▶ ACTION ITEM
Gather each line containing the string "ellipse" from these entries.

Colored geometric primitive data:
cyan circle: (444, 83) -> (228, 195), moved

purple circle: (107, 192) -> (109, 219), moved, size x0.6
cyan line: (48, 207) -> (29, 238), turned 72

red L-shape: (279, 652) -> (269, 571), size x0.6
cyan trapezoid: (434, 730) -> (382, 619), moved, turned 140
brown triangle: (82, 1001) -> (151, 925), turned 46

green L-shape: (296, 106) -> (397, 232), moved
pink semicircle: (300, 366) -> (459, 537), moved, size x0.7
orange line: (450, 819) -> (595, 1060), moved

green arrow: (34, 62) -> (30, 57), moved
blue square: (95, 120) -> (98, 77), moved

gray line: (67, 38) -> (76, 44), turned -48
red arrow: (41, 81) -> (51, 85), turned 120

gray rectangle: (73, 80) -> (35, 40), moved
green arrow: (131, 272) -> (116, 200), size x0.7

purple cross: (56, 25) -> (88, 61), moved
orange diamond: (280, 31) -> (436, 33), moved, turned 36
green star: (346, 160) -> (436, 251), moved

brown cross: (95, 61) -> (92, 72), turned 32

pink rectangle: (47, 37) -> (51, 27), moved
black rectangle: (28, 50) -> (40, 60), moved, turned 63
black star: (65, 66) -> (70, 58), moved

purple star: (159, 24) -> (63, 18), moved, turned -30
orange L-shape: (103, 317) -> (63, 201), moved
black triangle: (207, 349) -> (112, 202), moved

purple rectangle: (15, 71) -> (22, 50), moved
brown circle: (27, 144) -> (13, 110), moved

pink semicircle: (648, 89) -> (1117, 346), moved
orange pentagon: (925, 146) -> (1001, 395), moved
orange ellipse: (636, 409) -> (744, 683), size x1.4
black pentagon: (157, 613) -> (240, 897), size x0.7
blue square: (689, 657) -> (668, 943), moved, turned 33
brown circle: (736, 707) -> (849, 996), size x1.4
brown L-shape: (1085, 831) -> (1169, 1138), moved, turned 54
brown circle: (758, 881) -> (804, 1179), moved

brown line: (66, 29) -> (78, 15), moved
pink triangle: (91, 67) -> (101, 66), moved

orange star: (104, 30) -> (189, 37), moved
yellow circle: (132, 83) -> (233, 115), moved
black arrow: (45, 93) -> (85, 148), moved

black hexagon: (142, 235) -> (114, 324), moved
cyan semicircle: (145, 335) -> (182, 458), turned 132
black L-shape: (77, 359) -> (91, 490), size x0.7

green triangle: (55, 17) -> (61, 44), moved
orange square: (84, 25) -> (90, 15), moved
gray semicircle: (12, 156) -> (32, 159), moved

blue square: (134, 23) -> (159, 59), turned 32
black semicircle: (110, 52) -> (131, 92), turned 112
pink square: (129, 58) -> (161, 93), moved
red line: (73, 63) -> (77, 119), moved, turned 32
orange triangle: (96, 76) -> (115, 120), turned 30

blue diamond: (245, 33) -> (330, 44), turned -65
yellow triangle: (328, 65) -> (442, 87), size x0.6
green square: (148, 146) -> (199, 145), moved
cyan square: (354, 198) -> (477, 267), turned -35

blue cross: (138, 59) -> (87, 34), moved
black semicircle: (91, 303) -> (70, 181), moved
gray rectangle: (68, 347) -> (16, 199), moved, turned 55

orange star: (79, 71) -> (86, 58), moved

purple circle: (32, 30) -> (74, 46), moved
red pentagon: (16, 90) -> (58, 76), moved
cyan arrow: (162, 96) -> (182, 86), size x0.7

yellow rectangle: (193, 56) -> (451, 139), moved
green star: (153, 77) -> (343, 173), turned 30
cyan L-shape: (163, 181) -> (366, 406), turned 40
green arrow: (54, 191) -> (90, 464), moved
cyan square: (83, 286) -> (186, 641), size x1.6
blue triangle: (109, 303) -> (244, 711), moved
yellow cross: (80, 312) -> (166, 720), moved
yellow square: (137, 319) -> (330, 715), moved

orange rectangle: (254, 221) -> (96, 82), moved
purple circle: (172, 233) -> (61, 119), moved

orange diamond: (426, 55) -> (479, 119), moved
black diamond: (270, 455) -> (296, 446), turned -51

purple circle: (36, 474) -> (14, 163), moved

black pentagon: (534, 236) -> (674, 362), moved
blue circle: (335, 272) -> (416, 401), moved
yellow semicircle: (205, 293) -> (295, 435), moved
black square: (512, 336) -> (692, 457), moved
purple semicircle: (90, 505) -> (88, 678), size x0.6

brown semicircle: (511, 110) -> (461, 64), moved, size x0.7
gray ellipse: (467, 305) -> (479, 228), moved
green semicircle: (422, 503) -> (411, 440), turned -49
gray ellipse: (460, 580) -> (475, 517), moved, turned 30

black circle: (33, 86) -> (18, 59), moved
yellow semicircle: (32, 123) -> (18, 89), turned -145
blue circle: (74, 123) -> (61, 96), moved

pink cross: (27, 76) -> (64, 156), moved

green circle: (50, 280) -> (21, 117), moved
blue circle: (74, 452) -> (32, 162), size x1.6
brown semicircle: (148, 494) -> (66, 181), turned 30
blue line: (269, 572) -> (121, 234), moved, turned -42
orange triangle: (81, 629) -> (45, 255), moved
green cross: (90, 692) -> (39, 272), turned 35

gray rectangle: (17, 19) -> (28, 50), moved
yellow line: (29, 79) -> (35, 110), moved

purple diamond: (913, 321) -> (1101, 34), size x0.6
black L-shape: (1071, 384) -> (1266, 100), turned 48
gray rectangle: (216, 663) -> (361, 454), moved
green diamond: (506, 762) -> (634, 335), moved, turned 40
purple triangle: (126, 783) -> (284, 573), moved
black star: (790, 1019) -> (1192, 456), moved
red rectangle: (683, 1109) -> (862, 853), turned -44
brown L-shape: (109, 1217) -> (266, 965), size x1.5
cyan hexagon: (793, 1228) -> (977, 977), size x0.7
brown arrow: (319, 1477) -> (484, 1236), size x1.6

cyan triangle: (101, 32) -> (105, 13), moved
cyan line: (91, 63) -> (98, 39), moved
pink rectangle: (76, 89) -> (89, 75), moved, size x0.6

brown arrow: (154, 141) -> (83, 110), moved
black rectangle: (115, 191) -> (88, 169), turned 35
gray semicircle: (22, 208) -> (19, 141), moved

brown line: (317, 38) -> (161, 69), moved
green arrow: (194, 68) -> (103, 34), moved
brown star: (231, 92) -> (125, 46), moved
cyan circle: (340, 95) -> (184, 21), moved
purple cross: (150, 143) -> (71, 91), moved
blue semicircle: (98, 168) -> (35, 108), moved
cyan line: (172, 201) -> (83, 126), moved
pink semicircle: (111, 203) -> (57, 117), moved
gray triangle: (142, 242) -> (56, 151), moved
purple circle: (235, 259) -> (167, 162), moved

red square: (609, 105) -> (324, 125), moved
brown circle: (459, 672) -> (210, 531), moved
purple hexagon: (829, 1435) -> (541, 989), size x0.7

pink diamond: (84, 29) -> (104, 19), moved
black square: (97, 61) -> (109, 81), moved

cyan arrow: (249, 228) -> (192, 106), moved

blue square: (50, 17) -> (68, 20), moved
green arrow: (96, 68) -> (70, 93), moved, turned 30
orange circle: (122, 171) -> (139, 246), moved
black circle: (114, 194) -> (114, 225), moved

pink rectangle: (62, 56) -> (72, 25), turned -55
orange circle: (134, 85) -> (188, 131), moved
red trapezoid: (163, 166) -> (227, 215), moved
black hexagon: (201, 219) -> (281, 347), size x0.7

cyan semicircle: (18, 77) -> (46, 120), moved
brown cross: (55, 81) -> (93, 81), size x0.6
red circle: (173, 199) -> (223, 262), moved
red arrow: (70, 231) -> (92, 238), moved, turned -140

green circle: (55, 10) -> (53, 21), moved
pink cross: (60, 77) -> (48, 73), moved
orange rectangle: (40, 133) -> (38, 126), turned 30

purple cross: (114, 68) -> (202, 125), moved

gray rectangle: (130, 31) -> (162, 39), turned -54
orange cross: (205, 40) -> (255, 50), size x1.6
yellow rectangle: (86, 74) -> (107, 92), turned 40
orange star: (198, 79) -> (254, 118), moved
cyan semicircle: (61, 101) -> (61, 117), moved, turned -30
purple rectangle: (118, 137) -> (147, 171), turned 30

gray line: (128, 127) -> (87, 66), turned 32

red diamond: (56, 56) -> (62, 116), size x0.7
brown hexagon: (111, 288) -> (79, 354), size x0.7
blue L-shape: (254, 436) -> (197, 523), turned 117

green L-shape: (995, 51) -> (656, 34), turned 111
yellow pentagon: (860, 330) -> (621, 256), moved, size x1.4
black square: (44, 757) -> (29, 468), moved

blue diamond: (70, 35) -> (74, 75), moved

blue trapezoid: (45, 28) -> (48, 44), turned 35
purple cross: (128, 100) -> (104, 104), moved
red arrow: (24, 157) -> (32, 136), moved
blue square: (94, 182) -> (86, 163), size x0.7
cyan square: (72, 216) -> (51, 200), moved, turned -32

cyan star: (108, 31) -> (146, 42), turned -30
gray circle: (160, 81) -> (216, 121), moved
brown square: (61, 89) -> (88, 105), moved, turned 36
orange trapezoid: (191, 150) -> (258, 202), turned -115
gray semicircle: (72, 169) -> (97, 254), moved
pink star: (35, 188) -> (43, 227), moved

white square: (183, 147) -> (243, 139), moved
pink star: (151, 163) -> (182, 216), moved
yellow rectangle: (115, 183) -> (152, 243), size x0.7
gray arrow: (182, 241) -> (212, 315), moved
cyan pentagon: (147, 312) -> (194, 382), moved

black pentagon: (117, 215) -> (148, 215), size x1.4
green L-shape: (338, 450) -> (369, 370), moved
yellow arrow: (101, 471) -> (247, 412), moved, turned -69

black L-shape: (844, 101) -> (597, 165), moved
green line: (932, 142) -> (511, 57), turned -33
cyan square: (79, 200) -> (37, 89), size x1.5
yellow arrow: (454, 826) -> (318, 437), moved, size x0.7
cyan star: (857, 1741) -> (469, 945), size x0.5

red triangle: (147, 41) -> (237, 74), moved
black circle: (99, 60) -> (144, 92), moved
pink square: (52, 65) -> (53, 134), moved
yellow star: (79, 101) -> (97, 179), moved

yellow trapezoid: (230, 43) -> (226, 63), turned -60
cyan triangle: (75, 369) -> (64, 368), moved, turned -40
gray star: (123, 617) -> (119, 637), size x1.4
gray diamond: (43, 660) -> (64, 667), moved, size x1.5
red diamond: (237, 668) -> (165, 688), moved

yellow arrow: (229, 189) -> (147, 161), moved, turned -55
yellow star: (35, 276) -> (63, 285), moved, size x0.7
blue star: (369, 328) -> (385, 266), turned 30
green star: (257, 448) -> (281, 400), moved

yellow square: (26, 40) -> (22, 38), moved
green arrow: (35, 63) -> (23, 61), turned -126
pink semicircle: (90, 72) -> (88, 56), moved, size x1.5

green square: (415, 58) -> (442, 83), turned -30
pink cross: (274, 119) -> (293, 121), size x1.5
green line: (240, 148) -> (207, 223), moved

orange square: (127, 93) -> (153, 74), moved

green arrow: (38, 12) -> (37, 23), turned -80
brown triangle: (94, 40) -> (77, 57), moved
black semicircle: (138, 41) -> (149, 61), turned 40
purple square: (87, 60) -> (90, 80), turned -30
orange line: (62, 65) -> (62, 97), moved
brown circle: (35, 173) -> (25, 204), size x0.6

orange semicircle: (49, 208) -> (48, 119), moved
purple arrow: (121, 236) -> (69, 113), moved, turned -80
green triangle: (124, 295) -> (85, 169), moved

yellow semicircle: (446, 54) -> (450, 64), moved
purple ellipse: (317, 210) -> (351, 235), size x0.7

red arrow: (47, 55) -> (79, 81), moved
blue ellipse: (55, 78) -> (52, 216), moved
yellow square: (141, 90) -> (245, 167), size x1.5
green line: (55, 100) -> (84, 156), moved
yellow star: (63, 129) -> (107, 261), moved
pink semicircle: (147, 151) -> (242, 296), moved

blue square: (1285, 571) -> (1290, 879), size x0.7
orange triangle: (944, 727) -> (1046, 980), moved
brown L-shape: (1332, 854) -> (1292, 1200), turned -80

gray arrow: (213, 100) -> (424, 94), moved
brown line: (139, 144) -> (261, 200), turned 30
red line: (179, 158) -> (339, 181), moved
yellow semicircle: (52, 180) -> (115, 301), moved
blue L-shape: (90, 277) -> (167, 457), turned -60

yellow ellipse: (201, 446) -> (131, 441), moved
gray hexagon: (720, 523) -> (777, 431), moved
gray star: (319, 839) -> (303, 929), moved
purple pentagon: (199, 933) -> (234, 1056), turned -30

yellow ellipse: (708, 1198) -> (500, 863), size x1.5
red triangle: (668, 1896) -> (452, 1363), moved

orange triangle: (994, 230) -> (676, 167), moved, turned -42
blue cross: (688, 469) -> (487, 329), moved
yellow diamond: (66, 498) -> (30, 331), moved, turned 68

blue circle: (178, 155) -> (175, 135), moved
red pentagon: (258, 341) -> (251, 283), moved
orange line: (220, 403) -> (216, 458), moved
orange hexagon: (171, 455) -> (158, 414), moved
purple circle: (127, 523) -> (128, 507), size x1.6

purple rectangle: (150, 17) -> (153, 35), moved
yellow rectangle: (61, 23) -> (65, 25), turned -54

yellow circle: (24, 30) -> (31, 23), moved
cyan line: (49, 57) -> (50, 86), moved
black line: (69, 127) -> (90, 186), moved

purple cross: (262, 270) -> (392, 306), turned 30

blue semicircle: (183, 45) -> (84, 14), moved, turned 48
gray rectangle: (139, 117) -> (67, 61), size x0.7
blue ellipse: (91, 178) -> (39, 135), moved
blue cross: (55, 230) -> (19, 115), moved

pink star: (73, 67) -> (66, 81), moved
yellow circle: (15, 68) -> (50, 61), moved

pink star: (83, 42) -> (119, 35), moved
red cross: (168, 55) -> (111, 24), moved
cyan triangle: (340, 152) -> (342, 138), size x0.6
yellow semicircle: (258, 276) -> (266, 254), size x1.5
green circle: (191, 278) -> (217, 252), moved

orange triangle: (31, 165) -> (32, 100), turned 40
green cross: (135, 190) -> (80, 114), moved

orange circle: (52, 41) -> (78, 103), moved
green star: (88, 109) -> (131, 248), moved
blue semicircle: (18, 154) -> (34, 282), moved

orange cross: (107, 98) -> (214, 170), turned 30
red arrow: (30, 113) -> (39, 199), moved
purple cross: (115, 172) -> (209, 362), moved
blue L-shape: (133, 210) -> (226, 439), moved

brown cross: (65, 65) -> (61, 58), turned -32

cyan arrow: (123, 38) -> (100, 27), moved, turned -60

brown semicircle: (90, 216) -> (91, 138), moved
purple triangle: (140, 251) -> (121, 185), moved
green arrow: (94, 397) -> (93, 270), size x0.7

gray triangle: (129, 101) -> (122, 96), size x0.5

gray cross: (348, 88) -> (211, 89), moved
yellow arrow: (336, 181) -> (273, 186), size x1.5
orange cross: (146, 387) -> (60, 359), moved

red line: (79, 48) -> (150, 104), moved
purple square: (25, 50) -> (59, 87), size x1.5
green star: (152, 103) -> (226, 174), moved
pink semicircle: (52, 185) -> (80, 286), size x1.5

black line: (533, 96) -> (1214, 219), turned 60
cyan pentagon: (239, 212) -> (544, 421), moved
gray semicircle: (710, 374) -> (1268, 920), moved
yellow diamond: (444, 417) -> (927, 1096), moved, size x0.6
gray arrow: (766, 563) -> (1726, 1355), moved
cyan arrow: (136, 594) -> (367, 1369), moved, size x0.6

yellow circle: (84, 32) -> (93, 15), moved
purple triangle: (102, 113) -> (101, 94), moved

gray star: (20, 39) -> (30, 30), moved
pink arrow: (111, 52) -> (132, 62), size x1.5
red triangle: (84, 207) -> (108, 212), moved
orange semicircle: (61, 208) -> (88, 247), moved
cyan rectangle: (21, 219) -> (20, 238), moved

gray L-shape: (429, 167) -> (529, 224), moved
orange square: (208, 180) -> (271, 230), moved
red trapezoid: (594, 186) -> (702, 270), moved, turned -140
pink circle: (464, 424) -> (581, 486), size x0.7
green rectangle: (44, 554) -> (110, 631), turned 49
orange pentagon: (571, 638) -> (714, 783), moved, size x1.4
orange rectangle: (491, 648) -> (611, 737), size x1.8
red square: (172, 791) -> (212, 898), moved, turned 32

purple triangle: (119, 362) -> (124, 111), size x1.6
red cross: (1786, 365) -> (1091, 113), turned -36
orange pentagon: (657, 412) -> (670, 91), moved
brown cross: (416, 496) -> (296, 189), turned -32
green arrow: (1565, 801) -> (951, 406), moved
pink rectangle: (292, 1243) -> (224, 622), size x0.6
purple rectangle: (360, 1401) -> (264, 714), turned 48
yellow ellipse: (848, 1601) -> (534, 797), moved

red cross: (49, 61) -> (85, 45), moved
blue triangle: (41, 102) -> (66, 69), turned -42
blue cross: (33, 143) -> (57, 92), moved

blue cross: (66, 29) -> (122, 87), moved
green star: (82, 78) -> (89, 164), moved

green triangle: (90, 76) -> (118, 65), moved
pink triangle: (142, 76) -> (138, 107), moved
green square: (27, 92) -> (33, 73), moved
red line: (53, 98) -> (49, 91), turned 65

▶ ANSWER SECTION
orange ellipse: (636, 409) -> (744, 683), size x1.4
gray ellipse: (467, 305) -> (479, 228), moved
gray ellipse: (460, 580) -> (475, 517), moved, turned 30
purple ellipse: (317, 210) -> (351, 235), size x0.7
blue ellipse: (55, 78) -> (52, 216), moved
yellow ellipse: (201, 446) -> (131, 441), moved
yellow ellipse: (708, 1198) -> (500, 863), size x1.5
blue ellipse: (91, 178) -> (39, 135), moved
yellow ellipse: (848, 1601) -> (534, 797), moved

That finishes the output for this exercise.